#### DATA BELOW:

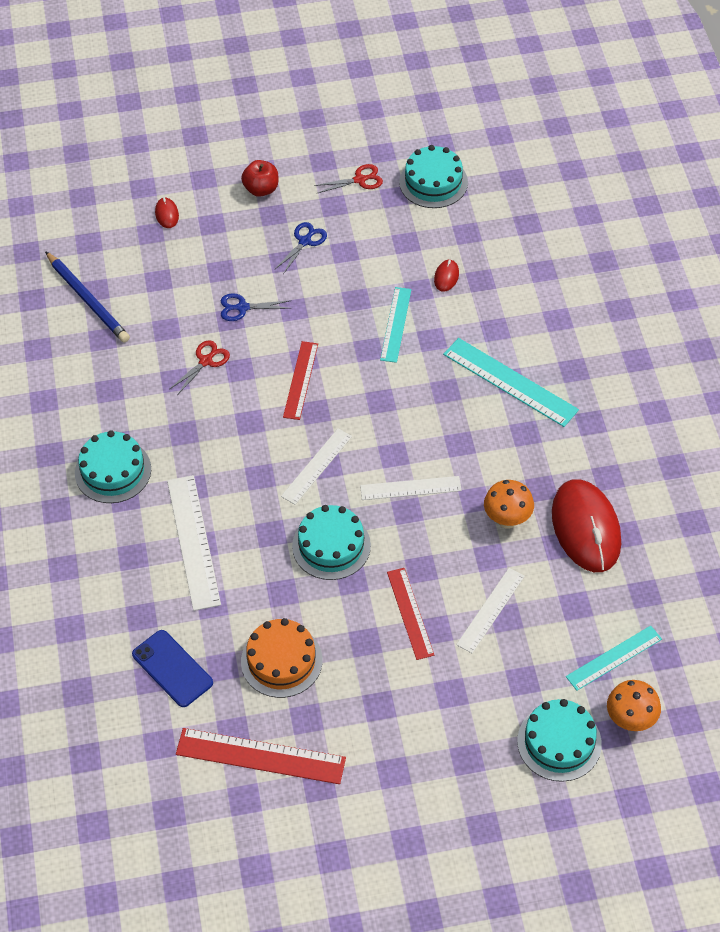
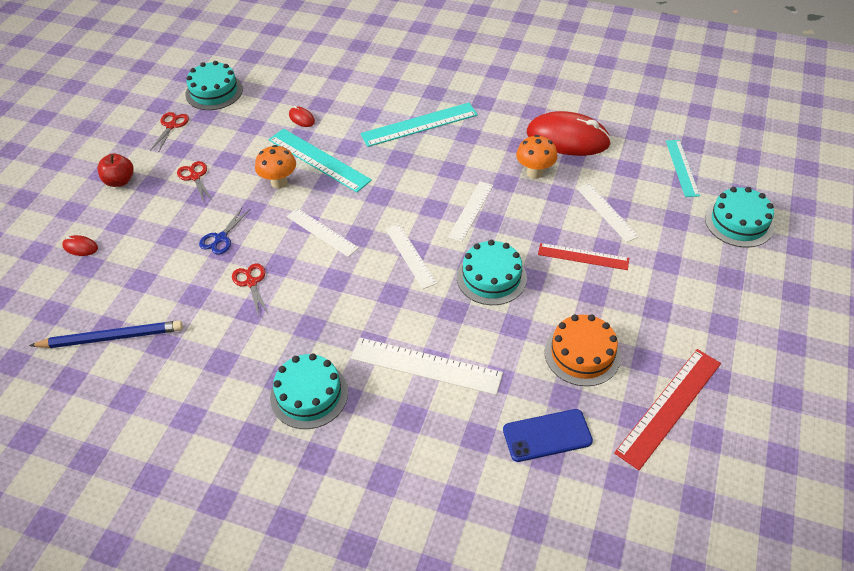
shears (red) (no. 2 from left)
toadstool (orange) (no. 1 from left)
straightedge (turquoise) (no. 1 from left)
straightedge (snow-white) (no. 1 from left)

#### PROBLEM TO SOLVE:
The expected output is the lines from the one holding "straightedge (turquoise) (no. 1 from left)" through the last line of the data, exactly as they appear, with nothing before or after.

#### TASK RESULT:
straightedge (turquoise) (no. 1 from left)
straightedge (snow-white) (no. 1 from left)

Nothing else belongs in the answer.